» About this task: Start to finish, print the entries exactly, and carry none of the pictures over.
++++ Provided data ++++
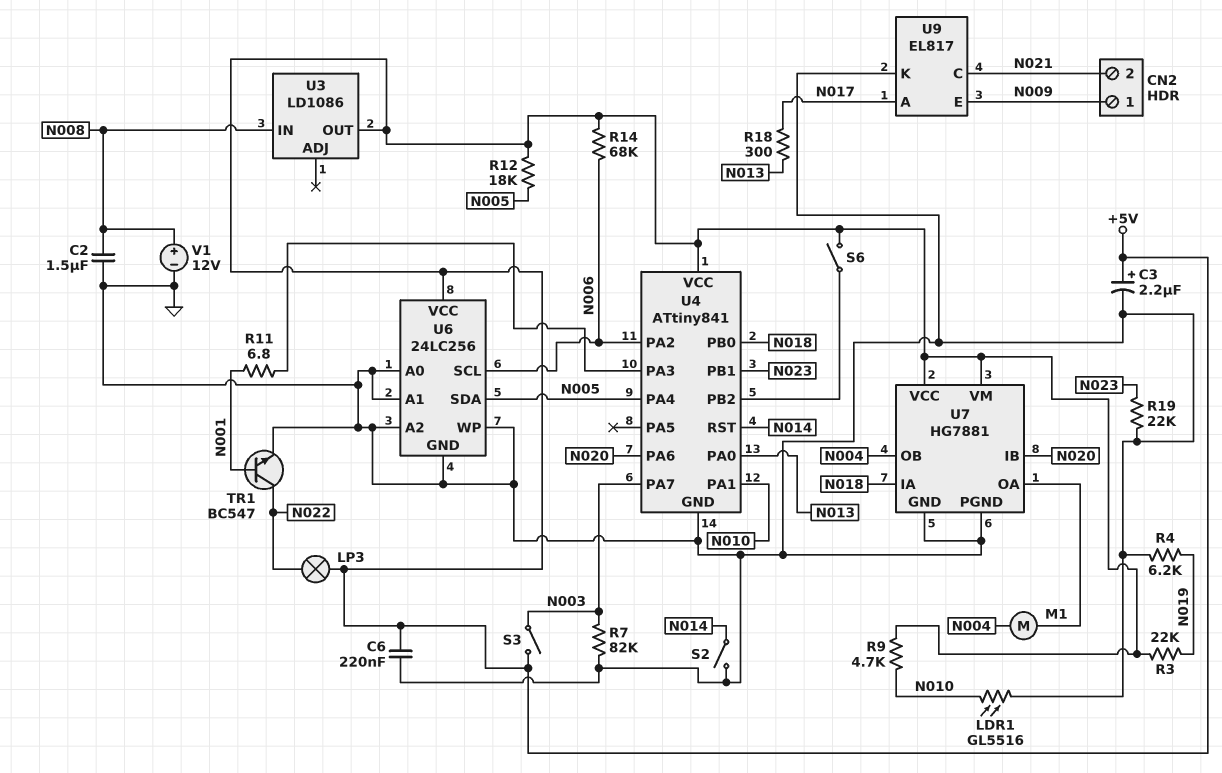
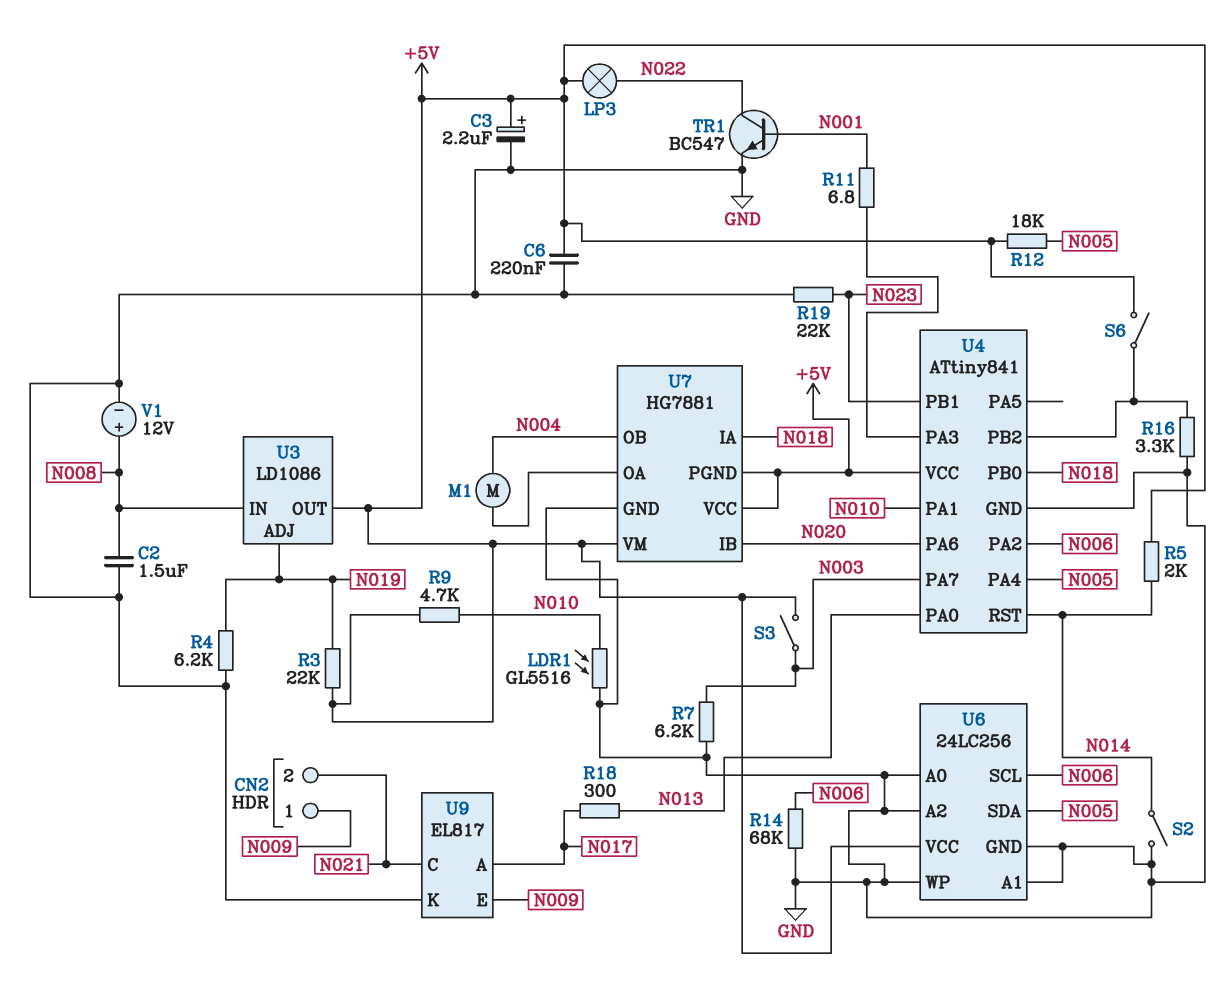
R5: none -> 2k (+5V, N014)
R7: 82k (GND, N003) -> 6.2k (GND, N003)
R14: 68k (+5V, N006) -> 68k (GND, N006)
R16: none -> 3.3k (GND, U4/PB2)
U3 pin ADJ: none -> N019
U7 pin PGND: GND -> +5V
++++
» Result below:
R5: none -> 2k (+5V, N014)
R7: 82k (GND, N003) -> 6.2k (GND, N003)
R14: 68k (+5V, N006) -> 68k (GND, N006)
R16: none -> 3.3k (GND, U4/PB2)
U3 pin ADJ: none -> N019
U7 pin PGND: GND -> +5V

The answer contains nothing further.